▶ **Material shown**:
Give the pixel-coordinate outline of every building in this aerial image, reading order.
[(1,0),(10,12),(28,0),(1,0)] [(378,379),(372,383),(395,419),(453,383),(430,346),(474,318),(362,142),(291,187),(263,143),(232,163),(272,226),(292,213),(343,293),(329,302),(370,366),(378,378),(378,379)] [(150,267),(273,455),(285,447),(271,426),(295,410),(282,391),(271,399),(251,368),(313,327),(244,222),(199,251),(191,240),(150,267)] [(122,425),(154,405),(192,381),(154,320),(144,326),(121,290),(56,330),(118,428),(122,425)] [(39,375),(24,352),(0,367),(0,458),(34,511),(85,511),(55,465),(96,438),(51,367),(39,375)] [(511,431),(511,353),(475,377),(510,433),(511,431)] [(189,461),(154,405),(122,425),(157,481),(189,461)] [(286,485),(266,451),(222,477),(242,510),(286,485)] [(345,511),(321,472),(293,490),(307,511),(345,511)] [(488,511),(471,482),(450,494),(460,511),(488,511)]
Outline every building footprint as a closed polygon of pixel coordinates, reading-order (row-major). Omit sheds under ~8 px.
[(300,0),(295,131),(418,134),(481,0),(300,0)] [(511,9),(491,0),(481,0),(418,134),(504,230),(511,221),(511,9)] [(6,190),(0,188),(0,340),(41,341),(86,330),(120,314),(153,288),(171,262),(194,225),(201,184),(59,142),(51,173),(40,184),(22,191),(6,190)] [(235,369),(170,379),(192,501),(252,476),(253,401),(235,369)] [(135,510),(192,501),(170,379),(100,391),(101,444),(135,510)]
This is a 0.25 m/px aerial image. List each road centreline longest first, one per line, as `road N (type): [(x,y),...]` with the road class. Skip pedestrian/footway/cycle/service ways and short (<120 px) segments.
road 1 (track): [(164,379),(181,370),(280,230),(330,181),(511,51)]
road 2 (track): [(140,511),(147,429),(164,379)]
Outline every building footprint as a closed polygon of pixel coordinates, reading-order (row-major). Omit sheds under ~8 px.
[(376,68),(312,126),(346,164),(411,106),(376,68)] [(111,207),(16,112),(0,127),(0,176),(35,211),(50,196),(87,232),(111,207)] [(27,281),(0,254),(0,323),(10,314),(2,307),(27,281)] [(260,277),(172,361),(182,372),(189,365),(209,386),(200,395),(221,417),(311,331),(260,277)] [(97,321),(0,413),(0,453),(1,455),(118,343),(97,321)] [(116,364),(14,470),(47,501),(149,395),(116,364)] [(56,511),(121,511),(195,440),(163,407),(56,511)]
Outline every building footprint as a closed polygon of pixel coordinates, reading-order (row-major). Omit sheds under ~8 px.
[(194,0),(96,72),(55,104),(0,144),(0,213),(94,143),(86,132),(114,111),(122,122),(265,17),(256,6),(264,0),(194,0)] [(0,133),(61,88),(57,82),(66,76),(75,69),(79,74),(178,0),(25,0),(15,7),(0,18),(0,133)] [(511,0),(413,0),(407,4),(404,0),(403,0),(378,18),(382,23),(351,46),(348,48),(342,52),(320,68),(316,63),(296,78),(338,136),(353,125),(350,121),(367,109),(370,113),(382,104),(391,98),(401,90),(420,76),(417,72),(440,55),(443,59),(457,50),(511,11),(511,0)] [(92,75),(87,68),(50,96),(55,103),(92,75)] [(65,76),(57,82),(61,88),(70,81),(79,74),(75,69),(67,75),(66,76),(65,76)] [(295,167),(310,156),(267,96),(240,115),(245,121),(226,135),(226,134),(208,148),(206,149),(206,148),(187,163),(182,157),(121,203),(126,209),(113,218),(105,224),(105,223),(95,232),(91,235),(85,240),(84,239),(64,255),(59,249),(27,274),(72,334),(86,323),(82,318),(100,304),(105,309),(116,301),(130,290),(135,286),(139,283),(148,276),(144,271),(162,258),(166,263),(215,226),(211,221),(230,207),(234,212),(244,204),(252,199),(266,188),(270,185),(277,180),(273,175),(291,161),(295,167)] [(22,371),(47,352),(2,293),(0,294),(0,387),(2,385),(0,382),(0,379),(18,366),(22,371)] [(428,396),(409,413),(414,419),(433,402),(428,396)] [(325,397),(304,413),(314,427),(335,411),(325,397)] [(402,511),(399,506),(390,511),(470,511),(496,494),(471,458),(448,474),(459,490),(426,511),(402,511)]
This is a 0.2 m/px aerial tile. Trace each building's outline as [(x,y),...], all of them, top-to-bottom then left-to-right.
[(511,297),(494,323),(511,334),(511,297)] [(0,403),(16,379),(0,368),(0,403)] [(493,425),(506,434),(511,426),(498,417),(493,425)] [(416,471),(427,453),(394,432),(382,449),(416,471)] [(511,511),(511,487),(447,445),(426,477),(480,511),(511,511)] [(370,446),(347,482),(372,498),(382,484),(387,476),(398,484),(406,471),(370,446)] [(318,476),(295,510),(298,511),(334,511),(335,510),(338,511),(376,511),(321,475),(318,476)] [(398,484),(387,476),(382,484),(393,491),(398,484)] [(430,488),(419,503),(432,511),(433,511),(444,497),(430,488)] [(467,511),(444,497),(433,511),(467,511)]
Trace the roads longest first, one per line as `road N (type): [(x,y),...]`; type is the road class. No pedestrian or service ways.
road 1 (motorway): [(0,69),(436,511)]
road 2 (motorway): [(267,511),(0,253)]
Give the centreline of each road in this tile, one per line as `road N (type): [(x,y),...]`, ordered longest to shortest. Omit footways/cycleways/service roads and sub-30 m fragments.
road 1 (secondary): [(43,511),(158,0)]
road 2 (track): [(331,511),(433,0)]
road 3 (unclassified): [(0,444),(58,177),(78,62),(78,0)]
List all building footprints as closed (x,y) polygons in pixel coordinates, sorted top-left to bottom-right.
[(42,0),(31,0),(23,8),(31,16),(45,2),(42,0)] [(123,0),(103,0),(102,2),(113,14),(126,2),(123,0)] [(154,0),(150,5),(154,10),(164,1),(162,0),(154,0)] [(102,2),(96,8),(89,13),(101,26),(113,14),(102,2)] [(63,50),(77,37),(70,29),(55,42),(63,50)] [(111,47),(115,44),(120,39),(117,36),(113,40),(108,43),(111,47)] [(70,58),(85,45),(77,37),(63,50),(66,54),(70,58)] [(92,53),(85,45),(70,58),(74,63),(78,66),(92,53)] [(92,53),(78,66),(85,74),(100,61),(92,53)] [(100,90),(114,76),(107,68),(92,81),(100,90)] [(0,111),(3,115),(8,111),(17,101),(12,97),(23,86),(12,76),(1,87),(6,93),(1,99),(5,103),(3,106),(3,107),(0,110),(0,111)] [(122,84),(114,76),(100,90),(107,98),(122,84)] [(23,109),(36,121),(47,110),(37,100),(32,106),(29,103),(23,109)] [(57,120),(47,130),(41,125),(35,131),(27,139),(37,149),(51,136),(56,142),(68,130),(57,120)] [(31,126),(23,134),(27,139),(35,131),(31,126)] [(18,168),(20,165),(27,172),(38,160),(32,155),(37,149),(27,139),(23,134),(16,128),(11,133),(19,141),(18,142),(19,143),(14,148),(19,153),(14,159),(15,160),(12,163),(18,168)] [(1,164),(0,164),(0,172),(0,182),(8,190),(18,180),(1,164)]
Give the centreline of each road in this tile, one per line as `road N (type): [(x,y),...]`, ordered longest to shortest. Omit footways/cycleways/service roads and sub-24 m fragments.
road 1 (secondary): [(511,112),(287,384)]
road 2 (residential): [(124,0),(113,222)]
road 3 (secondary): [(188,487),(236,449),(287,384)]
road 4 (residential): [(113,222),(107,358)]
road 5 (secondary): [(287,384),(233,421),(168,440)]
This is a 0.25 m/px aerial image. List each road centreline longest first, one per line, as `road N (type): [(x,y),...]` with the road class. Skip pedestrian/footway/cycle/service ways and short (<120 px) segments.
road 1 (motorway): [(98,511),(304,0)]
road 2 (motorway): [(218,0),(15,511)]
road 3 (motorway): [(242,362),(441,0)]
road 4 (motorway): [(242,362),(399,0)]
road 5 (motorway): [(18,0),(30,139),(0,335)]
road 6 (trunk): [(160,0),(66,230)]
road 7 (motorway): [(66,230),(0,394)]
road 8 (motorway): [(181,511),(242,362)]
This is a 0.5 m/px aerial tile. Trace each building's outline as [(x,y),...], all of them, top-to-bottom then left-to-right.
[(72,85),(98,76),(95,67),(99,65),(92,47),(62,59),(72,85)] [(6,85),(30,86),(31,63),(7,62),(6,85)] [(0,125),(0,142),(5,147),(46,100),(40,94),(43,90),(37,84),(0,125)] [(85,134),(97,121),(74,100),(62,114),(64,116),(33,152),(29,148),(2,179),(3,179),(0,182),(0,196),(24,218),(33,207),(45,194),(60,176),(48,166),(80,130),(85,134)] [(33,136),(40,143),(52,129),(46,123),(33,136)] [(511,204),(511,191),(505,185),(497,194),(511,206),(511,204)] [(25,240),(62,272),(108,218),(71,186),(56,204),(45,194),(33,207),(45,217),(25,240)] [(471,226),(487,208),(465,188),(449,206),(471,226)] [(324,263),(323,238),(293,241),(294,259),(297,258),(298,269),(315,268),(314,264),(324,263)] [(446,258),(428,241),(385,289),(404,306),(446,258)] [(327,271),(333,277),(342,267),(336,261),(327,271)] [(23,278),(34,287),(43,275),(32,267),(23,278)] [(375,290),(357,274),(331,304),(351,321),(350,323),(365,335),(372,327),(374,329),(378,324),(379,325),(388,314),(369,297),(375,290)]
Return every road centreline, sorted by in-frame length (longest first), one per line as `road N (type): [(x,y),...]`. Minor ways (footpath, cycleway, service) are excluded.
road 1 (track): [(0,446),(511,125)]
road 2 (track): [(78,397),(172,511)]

▶ **Stated exercise**: Rewrite the entries, from the very first one through the line containing "road 2 (track): [(140,511),(147,429),(164,379)]" inclusive, as a two-column CSV with the headers input and output. Give one row per entry, with each value in a single quoted field and line breaks replaced by spaces.

▶ **In response**:
input,output
"Give the pixel-coordinate outline of every building in this aerial image, reading order.","[(1,0),(10,12),(28,0),(1,0)] [(378,379),(372,383),(395,419),(453,383),(430,346),(474,318),(362,142),(291,187),(263,143),(232,163),(272,226),(292,213),(343,293),(329,302),(370,366),(378,378),(378,379)] [(150,267),(273,455),(285,447),(271,426),(295,410),(282,391),(271,399),(251,368),(313,327),(244,222),(199,251),(191,240),(150,267)] [(122,425),(154,405),(192,381),(154,320),(144,326),(121,290),(56,330),(118,428),(122,425)] [(39,375),(24,352),(0,367),(0,458),(34,511),(85,511),(55,465),(96,438),(51,367),(39,375)] [(511,431),(511,353),(475,377),(510,433),(511,431)] [(189,461),(154,405),(122,425),(157,481),(189,461)] [(286,485),(266,451),(222,477),(242,510),(286,485)] [(345,511),(321,472),(293,490),(307,511),(345,511)] [(488,511),(471,482),(450,494),(460,511),(488,511)]"
"Outline every building footprint as a closed polygon of pixel coordinates, reading-order (row-major). Omit sheds under ~8 px.","[(300,0),(295,131),(418,134),(481,0),(300,0)] [(511,9),(491,0),(481,0),(418,134),(504,230),(511,221),(511,9)] [(6,190),(0,188),(0,340),(41,341),(86,330),(120,314),(153,288),(171,262),(194,225),(201,184),(59,142),(51,173),(40,184),(22,191),(6,190)] [(235,369),(170,379),(192,501),(252,476),(253,401),(235,369)] [(135,510),(192,501),(170,379),(100,391),(101,444),(135,510)]"
"This is a 0.25 m/px aerial image. List each road centreline longest first, one per line, as `road N (type): [(x,y),...]` with the road class. Skip pedestrian/footway/cycle/service ways and short (<120 px) segments.","road 1 (track): [(164,379),(181,370),(280,230),(330,181),(511,51)] road 2 (track): [(140,511),(147,429),(164,379)]"